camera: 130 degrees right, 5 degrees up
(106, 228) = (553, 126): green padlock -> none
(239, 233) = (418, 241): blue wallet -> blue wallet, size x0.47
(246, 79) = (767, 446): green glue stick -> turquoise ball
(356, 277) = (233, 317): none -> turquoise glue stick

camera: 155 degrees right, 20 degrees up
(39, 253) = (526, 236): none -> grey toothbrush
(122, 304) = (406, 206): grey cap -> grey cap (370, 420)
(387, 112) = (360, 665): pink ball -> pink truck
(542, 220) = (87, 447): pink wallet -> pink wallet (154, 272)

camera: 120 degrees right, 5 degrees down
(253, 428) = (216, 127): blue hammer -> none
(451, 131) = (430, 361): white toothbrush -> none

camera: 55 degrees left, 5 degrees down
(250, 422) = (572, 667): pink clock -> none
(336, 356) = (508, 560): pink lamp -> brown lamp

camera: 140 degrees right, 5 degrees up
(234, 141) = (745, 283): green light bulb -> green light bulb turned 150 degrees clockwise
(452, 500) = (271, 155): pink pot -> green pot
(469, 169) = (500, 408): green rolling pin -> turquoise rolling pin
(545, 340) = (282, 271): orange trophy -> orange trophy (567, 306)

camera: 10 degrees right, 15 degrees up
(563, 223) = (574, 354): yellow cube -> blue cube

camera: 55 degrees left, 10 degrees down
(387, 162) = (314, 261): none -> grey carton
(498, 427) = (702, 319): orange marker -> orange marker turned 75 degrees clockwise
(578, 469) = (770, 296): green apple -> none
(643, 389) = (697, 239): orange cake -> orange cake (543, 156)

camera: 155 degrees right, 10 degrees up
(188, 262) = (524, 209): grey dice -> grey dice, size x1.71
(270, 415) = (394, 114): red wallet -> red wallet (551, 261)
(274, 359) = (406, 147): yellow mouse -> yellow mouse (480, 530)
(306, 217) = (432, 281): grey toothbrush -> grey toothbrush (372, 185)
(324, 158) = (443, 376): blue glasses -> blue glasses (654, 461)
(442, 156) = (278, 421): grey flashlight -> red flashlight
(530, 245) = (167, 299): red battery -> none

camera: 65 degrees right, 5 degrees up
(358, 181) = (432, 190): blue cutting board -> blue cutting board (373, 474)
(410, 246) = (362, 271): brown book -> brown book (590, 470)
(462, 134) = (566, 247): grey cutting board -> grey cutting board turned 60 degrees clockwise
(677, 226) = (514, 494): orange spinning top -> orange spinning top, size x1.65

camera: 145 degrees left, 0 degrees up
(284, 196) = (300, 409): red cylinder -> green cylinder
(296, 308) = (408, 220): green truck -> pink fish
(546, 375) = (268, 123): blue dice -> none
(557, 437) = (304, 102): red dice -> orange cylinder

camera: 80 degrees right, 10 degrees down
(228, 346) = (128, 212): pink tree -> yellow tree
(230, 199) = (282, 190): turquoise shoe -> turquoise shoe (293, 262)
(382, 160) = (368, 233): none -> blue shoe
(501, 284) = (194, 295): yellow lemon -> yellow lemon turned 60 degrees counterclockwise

----------

TASK: Lines containing the word "turned" in the entries above should be counted, and only that number given.

OUTPUT OF THE TASK: 4